**Activity**
Two lines below mark the span: the one containing "HALL1 pin OUT: D6 -> D8" and the one containing "LINE2 pin DO: D10 -> D4". Set down both, plus every line between, exactly as they stand, and nothing else.

**Extracted data**

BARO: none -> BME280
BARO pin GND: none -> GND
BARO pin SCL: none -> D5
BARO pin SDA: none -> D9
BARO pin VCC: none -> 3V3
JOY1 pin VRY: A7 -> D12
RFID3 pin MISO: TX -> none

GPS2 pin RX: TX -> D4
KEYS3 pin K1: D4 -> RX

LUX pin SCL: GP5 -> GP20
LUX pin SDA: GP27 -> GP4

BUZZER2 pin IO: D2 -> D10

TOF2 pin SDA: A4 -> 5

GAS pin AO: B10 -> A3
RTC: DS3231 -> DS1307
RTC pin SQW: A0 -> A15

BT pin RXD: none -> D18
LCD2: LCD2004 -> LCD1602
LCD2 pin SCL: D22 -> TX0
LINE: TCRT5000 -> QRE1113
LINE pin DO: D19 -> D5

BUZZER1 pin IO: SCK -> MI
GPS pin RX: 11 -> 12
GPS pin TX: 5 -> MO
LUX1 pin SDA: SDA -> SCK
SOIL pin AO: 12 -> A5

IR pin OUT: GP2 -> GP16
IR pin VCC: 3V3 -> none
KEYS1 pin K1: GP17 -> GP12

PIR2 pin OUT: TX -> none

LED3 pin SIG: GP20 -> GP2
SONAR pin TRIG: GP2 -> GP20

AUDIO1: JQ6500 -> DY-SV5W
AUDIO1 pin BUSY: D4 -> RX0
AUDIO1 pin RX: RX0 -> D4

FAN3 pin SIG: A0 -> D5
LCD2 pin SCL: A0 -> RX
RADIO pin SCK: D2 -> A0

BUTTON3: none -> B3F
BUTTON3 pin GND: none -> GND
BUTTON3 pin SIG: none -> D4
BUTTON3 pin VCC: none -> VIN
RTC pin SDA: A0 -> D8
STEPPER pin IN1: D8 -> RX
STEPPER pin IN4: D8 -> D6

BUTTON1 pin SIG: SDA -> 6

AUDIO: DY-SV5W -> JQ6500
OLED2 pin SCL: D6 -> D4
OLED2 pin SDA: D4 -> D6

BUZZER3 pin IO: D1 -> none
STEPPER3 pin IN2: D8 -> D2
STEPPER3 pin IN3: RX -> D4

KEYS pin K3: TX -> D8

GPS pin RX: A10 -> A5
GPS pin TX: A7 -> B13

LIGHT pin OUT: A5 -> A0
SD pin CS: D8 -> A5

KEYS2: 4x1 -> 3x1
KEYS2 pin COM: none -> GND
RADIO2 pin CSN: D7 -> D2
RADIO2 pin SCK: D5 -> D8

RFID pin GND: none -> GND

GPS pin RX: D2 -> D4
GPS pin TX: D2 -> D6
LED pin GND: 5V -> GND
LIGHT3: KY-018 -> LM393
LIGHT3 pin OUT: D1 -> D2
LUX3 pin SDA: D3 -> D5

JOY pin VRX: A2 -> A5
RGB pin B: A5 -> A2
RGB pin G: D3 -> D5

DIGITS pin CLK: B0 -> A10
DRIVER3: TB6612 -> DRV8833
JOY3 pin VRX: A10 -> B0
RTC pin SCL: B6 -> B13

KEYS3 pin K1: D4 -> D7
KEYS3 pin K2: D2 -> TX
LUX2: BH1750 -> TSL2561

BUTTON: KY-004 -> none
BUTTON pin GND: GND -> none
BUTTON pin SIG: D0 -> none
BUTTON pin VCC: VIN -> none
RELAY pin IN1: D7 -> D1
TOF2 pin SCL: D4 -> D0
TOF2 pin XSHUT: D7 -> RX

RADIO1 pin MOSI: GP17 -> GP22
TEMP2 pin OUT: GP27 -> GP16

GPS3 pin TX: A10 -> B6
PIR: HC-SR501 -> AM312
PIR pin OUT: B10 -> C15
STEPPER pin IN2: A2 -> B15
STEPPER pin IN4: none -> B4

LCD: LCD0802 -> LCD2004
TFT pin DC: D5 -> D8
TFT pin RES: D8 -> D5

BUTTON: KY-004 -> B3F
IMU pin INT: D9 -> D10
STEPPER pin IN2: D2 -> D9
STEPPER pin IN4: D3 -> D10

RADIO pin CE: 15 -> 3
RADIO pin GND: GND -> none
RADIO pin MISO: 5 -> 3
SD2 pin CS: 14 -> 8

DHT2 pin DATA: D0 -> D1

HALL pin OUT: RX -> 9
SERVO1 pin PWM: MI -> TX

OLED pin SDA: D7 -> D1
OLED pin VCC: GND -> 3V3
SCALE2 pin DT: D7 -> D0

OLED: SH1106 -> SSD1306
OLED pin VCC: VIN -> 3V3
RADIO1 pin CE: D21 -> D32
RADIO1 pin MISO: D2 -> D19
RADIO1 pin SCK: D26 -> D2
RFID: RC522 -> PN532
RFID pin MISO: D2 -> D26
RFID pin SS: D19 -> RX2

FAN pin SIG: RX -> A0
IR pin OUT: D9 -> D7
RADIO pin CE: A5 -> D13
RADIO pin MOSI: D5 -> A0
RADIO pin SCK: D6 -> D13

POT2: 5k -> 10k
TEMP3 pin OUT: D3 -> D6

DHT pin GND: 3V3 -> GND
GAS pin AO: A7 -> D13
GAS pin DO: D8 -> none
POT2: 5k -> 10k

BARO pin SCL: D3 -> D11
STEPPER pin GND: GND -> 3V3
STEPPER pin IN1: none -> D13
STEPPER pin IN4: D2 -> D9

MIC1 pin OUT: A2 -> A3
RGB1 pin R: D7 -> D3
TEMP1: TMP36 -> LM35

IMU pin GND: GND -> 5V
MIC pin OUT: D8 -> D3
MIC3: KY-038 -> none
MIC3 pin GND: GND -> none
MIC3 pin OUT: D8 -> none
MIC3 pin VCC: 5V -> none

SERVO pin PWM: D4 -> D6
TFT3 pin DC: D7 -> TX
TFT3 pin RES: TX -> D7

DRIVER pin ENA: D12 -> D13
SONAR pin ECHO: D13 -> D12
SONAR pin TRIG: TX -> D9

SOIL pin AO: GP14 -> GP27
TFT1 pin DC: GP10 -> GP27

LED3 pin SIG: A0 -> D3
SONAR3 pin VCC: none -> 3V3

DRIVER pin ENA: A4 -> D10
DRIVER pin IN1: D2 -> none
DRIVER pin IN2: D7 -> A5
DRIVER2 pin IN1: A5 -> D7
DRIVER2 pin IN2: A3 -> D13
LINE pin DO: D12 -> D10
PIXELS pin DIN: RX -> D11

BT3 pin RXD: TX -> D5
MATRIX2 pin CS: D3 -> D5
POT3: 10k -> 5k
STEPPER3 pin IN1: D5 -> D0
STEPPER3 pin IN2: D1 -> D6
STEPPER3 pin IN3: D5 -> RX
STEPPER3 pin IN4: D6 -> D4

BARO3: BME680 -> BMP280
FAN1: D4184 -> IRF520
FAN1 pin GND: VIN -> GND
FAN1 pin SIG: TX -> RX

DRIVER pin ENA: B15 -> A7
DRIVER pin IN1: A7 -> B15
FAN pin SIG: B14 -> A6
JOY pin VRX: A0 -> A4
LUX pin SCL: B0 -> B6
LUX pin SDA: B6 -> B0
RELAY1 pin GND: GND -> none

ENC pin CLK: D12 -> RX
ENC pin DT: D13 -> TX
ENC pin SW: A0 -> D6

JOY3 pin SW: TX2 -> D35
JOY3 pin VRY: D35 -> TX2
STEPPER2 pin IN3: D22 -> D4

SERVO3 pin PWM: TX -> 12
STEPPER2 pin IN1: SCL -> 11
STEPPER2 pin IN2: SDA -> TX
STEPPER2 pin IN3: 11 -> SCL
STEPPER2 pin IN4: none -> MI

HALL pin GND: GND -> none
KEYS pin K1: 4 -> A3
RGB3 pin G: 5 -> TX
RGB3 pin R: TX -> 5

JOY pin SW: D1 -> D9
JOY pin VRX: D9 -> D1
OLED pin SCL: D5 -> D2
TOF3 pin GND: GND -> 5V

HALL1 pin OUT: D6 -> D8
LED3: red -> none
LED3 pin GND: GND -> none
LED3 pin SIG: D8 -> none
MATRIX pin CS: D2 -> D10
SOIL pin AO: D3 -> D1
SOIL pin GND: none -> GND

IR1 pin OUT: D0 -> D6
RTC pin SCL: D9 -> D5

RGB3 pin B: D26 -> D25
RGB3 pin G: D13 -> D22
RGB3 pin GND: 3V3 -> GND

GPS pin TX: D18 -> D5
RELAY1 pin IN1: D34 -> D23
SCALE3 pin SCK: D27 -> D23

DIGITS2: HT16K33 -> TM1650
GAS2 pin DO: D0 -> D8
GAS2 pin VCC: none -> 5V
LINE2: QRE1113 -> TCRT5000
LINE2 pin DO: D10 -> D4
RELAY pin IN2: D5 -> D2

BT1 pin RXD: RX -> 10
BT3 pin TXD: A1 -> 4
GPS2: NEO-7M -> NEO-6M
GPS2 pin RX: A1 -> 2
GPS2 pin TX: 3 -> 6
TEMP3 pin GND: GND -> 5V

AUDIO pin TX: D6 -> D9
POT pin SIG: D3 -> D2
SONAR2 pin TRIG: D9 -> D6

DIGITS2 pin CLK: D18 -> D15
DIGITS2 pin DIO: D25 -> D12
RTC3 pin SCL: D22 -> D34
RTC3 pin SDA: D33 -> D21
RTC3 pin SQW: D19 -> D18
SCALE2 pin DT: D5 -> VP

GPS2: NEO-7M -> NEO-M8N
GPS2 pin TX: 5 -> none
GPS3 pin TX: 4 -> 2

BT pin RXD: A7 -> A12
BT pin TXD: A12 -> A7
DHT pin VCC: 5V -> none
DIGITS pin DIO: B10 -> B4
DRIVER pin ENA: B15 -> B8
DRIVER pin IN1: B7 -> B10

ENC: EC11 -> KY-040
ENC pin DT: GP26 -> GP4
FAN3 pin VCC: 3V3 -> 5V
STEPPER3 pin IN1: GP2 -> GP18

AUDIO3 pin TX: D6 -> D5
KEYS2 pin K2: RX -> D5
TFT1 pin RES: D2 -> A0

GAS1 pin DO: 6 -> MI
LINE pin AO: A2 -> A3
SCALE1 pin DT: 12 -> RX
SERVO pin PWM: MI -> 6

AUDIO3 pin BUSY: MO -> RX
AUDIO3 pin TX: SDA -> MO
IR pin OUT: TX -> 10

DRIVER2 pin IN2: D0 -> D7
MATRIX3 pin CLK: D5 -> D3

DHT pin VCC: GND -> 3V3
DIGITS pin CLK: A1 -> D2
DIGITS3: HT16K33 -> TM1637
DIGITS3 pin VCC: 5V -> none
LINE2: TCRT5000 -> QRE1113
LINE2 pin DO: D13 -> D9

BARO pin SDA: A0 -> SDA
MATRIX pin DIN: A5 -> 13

**Answer section**
HALL1 pin OUT: D6 -> D8
LED3: red -> none
LED3 pin GND: GND -> none
LED3 pin SIG: D8 -> none
MATRIX pin CS: D2 -> D10
SOIL pin AO: D3 -> D1
SOIL pin GND: none -> GND

IR1 pin OUT: D0 -> D6
RTC pin SCL: D9 -> D5

RGB3 pin B: D26 -> D25
RGB3 pin G: D13 -> D22
RGB3 pin GND: 3V3 -> GND

GPS pin TX: D18 -> D5
RELAY1 pin IN1: D34 -> D23
SCALE3 pin SCK: D27 -> D23

DIGITS2: HT16K33 -> TM1650
GAS2 pin DO: D0 -> D8
GAS2 pin VCC: none -> 5V
LINE2: QRE1113 -> TCRT5000
LINE2 pin DO: D10 -> D4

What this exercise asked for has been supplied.